Every line with the string "yellow" in it belongs in your answer, so copy them all from the data.

**** PROVIDED DATA ****

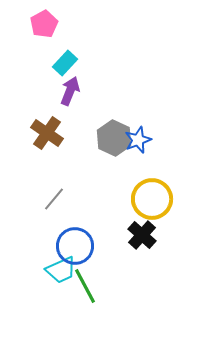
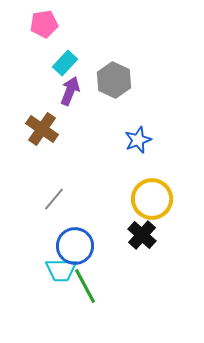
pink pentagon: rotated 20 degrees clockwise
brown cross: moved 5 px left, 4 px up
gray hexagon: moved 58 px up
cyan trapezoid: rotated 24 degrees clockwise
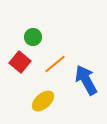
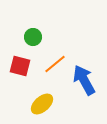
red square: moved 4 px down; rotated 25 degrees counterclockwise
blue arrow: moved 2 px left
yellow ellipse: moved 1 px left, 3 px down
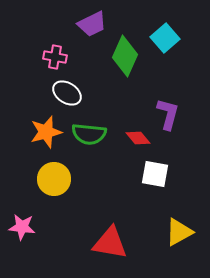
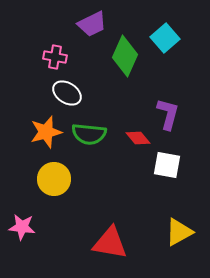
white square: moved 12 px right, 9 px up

****
**** PROVIDED DATA ****

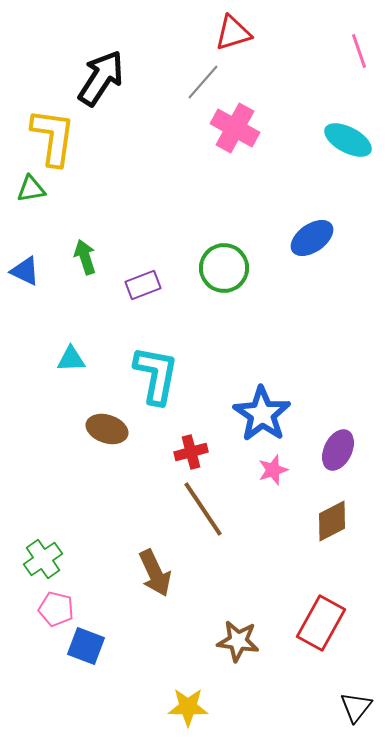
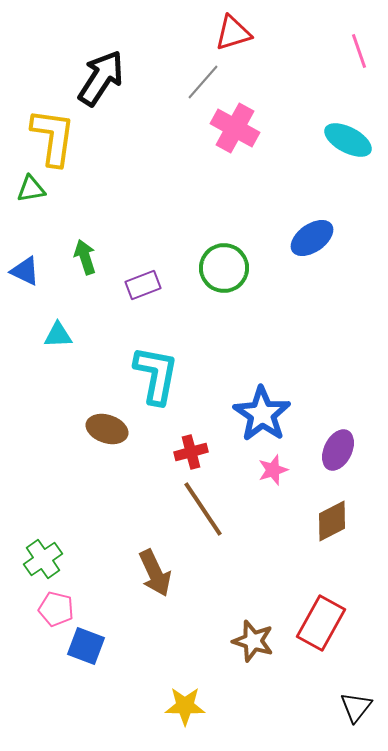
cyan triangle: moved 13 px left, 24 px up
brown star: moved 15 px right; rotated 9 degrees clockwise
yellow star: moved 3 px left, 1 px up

****

ANSWER FOR THIS EXERCISE –
yellow ellipse: moved 1 px left, 3 px down
yellow star: moved 3 px left, 1 px up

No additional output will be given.